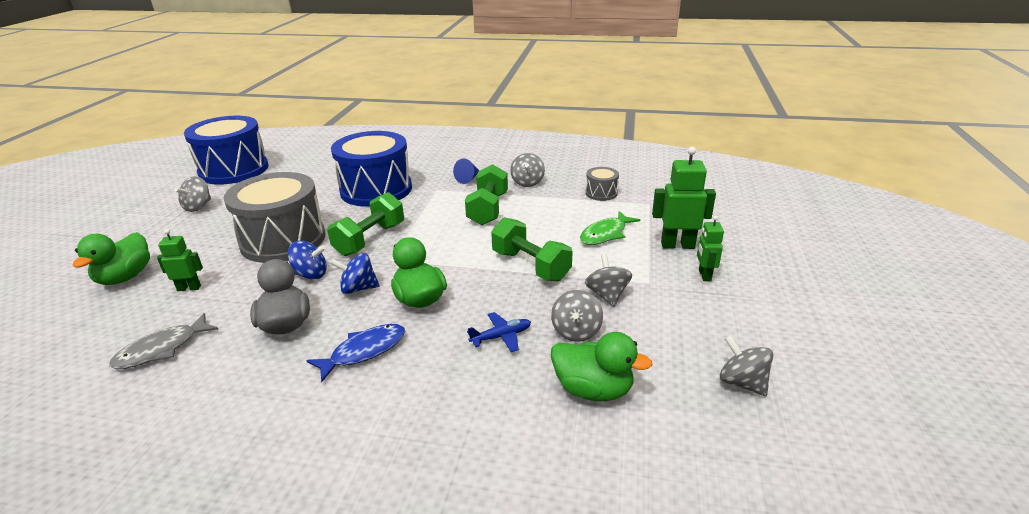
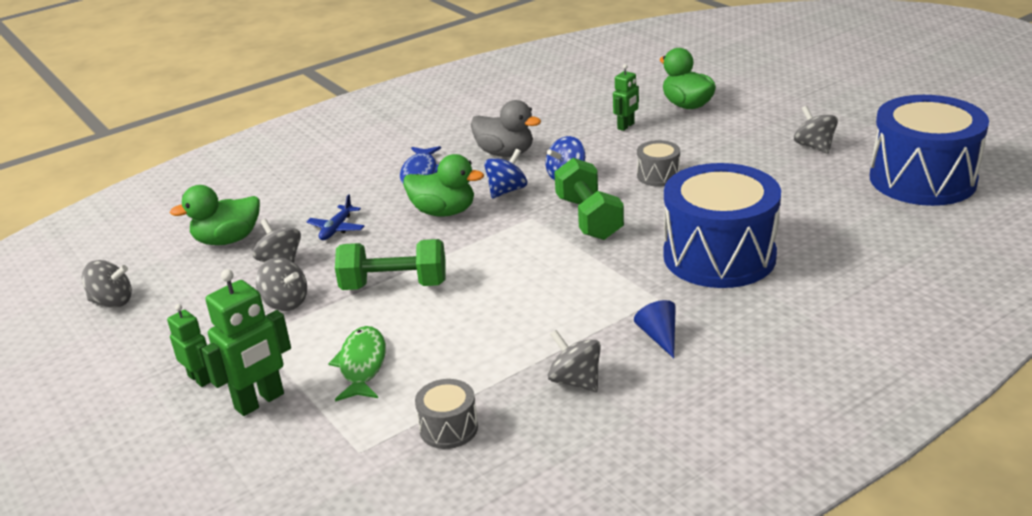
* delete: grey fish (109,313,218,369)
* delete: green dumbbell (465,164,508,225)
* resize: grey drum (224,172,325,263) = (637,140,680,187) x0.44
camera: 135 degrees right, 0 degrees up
_____
◆ **TASK REQUIREMENTS**:
Nothing but the line with "(224,172,325,263) = (637,140,680,187) x0.44" and the lines after it, through the end of the material, should appear in the output, word for word.

◆ **RESPONSE FOR THIS EXERCISE**:
* resize: grey drum (224,172,325,263) = (637,140,680,187) x0.44
camera: 135 degrees right, 0 degrees up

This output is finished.